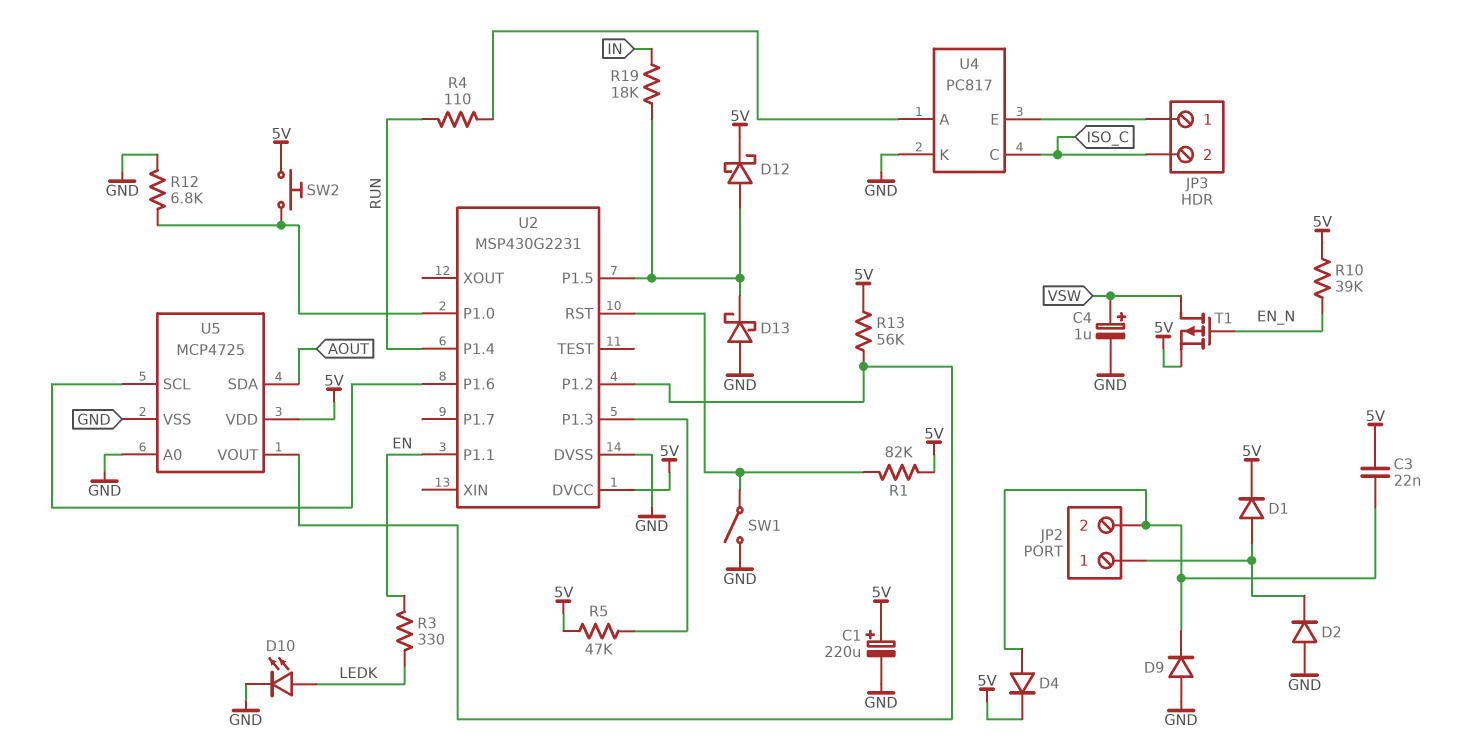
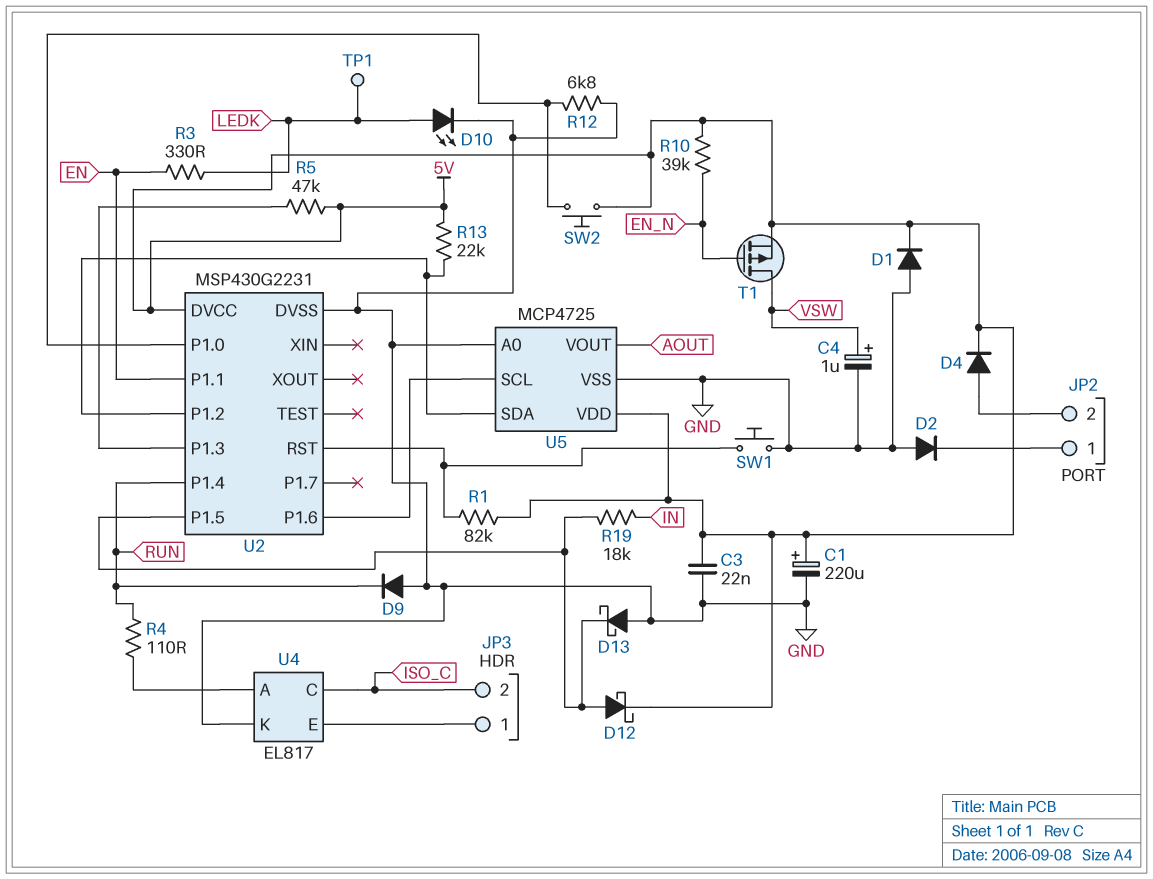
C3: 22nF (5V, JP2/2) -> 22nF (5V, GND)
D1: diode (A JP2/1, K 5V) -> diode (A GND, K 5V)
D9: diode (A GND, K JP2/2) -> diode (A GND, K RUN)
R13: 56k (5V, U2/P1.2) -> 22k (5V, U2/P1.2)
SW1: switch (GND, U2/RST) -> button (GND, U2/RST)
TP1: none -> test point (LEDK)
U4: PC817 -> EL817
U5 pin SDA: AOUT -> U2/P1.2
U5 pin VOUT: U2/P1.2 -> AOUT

- - -

• [Task description] Could you set down, exactly as written, every line from the start of the records above through the line containing "TP1: none -> test point (LEDK)", leaving the pictures out?

• [Task solution]
C3: 22nF (5V, JP2/2) -> 22nF (5V, GND)
D1: diode (A JP2/1, K 5V) -> diode (A GND, K 5V)
D9: diode (A GND, K JP2/2) -> diode (A GND, K RUN)
R13: 56k (5V, U2/P1.2) -> 22k (5V, U2/P1.2)
SW1: switch (GND, U2/RST) -> button (GND, U2/RST)
TP1: none -> test point (LEDK)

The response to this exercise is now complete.